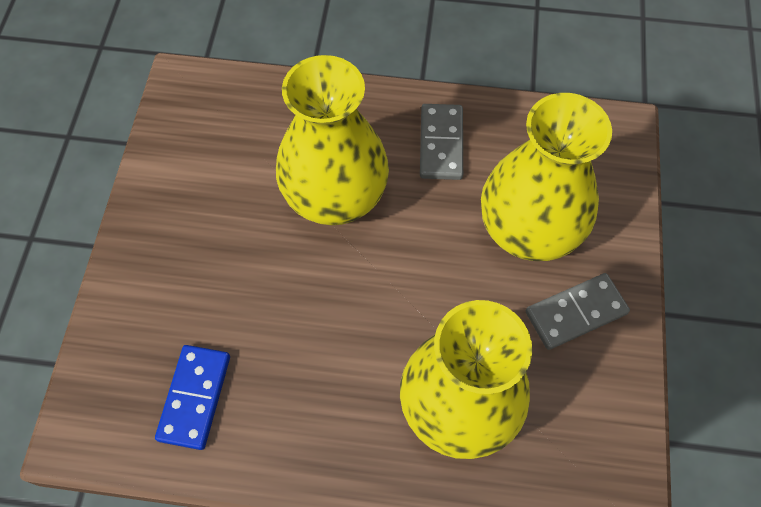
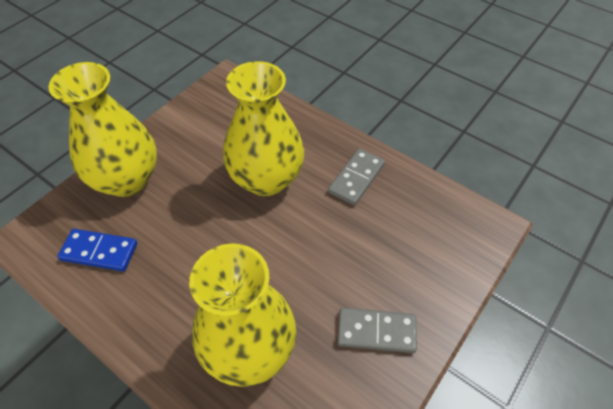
camera: 30 degrees right, 10 degrees down
(195, 397) = (99, 252): blue domino -> blue domino turned 60 degrees clockwise
(528, 230) = (378, 259): yellow vase -> yellow vase (127, 179)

# Work to be completed:
Pick every line of the data that includes the string "degrees".

# Solution below:
camera: 30 degrees right, 10 degrees down
(195, 397) = (99, 252): blue domino -> blue domino turned 60 degrees clockwise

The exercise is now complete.